## Task
Go through the data and copy every line exactly, but not the images.

## Given data
==*==

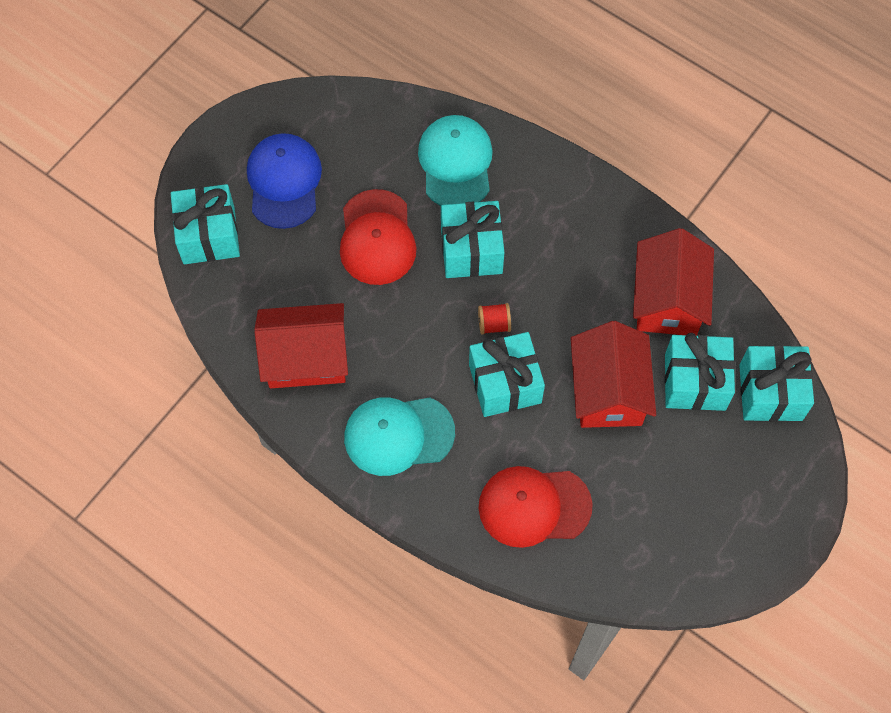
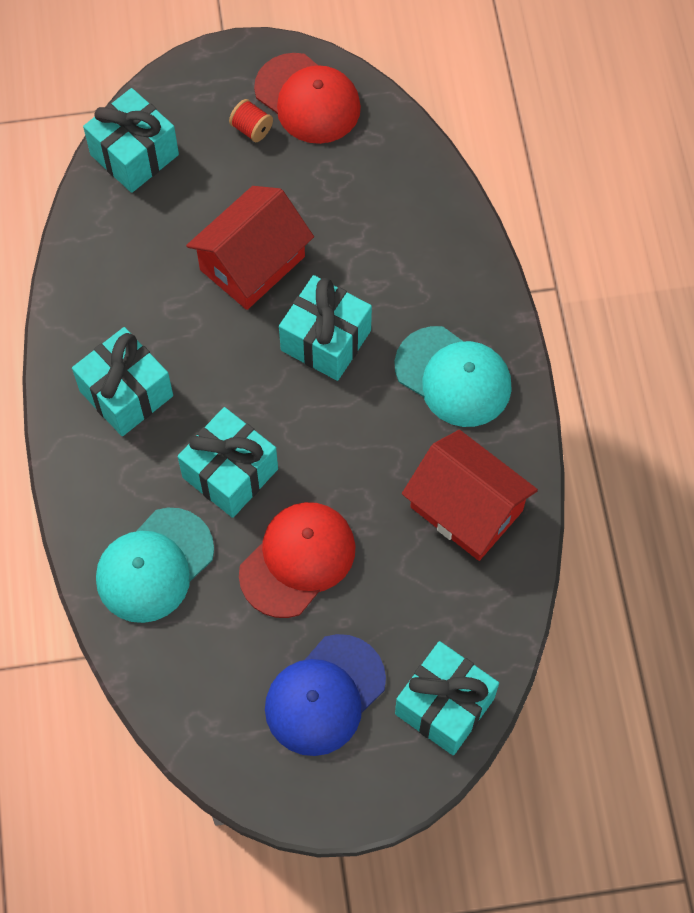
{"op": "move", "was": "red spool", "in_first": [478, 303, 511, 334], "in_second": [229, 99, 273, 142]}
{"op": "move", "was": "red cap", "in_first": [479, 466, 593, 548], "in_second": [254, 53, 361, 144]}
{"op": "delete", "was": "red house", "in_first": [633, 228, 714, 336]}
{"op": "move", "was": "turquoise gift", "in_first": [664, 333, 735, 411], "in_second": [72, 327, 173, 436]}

==*==

## Problem solution
{"op": "move", "was": "red spool", "in_first": [478, 303, 511, 334], "in_second": [229, 99, 273, 142]}
{"op": "move", "was": "red cap", "in_first": [479, 466, 593, 548], "in_second": [254, 53, 361, 144]}
{"op": "delete", "was": "red house", "in_first": [633, 228, 714, 336]}
{"op": "move", "was": "turquoise gift", "in_first": [664, 333, 735, 411], "in_second": [72, 327, 173, 436]}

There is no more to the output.